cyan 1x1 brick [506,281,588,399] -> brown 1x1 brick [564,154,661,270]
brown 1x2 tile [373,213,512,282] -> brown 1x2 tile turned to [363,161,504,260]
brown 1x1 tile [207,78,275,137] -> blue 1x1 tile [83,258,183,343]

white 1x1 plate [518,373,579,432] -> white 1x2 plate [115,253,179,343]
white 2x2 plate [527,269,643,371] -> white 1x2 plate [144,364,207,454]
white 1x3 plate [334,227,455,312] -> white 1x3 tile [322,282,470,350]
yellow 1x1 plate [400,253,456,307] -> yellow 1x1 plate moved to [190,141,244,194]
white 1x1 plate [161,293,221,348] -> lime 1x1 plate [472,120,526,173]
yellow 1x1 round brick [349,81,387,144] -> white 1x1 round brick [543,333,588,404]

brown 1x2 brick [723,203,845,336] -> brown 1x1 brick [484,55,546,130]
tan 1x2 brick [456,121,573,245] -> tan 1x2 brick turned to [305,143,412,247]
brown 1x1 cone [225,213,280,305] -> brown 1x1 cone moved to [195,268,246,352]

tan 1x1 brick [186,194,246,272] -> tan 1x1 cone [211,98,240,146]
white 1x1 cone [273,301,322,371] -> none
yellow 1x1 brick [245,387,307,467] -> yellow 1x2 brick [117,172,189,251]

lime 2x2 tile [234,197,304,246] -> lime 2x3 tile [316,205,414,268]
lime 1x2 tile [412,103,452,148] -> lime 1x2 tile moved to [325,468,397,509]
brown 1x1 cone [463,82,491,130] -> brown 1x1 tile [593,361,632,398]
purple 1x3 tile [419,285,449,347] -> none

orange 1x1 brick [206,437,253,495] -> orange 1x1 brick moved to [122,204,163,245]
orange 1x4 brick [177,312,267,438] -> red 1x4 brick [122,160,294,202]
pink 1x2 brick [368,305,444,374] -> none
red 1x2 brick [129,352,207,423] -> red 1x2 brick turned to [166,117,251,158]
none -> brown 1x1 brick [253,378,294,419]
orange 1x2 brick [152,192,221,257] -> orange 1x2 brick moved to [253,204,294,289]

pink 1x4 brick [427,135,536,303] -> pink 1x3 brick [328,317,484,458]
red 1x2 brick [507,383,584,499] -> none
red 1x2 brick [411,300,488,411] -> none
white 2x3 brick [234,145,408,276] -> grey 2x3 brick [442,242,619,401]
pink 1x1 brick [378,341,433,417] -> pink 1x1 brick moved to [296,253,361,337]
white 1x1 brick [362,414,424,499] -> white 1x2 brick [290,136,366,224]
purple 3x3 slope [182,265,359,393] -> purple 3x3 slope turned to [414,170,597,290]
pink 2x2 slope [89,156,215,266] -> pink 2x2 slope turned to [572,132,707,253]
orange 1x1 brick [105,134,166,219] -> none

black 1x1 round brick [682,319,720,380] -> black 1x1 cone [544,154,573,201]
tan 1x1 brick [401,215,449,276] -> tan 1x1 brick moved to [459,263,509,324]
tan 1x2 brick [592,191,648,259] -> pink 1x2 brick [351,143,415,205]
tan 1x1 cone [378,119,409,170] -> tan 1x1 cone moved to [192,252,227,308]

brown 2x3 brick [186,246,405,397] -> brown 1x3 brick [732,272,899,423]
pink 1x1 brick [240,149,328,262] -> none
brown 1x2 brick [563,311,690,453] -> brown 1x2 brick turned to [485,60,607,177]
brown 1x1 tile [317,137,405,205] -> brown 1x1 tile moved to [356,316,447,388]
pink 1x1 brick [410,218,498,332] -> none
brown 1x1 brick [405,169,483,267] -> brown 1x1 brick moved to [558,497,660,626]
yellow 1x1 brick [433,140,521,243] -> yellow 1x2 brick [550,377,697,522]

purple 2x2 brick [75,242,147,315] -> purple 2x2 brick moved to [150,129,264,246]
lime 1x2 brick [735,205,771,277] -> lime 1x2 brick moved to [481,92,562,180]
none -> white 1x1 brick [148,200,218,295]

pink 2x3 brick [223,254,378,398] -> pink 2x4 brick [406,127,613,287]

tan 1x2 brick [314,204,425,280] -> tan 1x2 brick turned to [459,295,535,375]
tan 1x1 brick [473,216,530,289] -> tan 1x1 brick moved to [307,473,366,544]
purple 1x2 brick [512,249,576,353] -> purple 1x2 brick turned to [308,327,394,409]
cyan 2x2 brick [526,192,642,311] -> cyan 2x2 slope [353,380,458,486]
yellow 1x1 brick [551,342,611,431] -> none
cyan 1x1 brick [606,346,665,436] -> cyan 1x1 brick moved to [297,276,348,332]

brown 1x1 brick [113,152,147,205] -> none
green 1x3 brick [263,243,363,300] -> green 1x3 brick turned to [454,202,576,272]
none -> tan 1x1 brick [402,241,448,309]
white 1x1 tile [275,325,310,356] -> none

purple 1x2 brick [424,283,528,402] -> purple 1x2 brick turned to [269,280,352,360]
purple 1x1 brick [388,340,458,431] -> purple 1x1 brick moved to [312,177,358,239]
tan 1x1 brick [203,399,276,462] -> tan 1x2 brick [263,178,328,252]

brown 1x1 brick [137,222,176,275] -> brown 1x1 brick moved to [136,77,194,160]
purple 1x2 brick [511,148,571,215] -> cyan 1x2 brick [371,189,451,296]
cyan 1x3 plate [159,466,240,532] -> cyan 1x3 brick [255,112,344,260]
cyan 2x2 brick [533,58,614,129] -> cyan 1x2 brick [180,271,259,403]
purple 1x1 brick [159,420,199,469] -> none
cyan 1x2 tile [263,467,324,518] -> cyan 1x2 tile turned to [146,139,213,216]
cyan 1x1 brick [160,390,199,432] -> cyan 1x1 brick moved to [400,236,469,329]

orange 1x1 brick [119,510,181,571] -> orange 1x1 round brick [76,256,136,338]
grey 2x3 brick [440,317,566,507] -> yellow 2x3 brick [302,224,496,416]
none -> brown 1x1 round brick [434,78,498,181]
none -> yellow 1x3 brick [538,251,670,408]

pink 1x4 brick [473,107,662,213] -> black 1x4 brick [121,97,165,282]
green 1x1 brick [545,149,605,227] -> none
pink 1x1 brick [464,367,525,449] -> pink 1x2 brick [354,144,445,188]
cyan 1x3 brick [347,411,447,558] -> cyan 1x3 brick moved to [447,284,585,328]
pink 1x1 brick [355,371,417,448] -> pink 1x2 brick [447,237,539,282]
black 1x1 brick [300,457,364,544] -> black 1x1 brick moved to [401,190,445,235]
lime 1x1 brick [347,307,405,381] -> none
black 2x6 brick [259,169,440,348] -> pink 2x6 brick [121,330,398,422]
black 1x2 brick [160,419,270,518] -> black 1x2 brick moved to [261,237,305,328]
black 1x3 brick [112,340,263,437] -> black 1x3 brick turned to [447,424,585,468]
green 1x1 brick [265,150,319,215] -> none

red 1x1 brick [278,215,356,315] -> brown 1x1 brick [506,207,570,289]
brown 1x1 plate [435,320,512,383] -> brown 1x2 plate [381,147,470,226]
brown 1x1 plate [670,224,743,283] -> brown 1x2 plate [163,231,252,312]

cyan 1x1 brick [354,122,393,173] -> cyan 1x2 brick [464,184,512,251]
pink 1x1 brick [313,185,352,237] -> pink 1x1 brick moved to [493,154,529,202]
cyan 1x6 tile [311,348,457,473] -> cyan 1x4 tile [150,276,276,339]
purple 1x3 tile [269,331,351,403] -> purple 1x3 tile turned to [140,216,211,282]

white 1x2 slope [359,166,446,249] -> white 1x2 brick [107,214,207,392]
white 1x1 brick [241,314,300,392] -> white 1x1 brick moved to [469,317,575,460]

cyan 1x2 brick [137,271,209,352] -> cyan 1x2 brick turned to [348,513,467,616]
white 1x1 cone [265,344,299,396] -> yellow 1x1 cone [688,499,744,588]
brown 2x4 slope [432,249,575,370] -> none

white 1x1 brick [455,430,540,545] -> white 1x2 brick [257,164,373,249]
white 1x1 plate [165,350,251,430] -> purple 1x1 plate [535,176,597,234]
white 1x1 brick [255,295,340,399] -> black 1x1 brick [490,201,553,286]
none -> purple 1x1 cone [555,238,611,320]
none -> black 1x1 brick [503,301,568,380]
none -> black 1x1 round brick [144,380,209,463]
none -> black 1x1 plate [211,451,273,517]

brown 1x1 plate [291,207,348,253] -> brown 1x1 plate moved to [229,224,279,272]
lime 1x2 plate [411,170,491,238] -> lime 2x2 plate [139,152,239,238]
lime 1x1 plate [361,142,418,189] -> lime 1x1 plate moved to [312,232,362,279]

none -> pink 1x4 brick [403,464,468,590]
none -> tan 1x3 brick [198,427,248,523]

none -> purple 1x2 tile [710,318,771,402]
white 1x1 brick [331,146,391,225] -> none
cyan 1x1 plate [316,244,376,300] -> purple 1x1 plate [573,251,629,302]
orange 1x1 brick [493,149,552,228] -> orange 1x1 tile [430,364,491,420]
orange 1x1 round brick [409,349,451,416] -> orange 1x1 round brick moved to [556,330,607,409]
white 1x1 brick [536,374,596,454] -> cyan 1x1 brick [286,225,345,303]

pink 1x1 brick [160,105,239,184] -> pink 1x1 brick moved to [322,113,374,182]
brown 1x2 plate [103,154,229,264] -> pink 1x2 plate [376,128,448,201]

*-*-*

Every line in the listing above that mentions "black" should be returned.

black 1x1 round brick [682,319,720,380] -> black 1x1 cone [544,154,573,201]
pink 1x4 brick [473,107,662,213] -> black 1x4 brick [121,97,165,282]
black 1x1 brick [300,457,364,544] -> black 1x1 brick moved to [401,190,445,235]
black 2x6 brick [259,169,440,348] -> pink 2x6 brick [121,330,398,422]
black 1x2 brick [160,419,270,518] -> black 1x2 brick moved to [261,237,305,328]
black 1x3 brick [112,340,263,437] -> black 1x3 brick turned to [447,424,585,468]
white 1x1 brick [255,295,340,399] -> black 1x1 brick [490,201,553,286]
none -> black 1x1 brick [503,301,568,380]
none -> black 1x1 round brick [144,380,209,463]
none -> black 1x1 plate [211,451,273,517]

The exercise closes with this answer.